Pick out the lines below that include the string "schottky".

*** Opening of Data shown ***

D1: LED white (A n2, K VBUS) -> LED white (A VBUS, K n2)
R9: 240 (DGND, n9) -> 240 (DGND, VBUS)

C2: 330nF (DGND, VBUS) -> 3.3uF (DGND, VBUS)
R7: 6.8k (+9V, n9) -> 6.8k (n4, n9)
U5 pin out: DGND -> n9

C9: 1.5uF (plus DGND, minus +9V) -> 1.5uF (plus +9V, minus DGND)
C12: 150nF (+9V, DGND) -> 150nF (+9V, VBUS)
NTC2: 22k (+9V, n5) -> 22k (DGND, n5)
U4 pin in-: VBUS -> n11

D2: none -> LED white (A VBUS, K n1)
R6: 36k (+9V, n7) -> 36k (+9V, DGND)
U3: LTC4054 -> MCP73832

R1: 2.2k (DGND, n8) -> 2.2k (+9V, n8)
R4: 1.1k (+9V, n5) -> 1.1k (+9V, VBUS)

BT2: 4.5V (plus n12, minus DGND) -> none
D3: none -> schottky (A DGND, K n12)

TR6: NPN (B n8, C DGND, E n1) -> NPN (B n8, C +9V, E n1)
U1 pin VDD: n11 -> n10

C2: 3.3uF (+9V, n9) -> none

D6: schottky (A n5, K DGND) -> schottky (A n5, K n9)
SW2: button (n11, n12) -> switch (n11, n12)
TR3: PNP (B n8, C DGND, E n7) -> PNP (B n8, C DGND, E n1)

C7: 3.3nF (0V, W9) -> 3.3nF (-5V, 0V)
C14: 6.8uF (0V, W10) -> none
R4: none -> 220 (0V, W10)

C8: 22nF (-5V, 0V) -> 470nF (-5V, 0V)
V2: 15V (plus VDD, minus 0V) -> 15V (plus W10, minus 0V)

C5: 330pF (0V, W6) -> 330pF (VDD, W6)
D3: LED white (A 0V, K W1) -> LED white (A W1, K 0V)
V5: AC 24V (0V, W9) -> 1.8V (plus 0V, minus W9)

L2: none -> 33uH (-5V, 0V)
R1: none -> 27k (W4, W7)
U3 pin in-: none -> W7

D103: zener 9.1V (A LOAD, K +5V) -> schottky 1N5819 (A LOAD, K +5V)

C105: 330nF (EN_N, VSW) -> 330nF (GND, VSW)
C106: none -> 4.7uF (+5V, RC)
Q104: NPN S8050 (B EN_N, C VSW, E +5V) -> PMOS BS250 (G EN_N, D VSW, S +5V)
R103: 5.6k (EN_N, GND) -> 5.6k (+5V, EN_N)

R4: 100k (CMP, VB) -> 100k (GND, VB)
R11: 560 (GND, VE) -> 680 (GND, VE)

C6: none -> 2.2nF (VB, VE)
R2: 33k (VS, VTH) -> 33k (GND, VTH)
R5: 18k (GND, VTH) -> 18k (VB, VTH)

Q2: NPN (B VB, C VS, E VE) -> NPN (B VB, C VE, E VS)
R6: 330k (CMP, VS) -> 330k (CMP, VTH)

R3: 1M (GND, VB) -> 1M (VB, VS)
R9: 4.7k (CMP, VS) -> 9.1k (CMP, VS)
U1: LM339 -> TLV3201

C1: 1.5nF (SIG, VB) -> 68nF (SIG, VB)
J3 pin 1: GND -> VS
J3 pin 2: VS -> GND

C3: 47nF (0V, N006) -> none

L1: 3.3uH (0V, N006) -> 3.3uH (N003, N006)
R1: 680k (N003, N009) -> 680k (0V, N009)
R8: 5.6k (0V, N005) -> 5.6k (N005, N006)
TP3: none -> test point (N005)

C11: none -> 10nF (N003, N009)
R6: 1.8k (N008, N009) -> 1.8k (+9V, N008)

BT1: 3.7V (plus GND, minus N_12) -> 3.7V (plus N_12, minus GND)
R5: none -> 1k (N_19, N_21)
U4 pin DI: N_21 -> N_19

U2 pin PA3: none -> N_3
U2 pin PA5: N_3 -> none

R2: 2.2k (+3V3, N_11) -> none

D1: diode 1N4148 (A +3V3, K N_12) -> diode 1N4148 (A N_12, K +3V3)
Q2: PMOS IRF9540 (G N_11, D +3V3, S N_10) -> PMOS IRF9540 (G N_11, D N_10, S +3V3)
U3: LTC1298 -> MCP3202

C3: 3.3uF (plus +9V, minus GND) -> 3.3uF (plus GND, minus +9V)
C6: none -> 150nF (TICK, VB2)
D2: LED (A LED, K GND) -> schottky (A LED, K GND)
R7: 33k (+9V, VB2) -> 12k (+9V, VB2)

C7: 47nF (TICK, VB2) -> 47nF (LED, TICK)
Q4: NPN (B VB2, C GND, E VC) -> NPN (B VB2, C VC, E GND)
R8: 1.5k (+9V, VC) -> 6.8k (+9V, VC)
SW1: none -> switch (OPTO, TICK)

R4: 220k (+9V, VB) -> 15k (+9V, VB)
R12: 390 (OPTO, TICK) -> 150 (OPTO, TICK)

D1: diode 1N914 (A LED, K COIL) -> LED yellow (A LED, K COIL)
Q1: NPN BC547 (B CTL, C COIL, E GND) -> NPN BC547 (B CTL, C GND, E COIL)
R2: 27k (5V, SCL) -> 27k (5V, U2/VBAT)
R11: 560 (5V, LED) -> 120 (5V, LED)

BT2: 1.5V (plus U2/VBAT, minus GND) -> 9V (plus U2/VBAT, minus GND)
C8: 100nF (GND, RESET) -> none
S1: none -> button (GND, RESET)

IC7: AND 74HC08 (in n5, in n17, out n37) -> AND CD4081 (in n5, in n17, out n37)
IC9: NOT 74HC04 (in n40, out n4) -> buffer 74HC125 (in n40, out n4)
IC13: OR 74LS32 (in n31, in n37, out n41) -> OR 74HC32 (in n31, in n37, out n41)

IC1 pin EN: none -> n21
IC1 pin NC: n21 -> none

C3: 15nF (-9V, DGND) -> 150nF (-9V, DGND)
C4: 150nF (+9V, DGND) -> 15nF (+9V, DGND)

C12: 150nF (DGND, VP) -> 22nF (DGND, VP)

*** Close of Data shown ***

Answer to this task:
D3: none -> schottky (A DGND, K n12)
D6: schottky (A n5, K DGND) -> schottky (A n5, K n9)
D103: zener 9.1V (A LOAD, K +5V) -> schottky 1N5819 (A LOAD, K +5V)
D2: LED (A LED, K GND) -> schottky (A LED, K GND)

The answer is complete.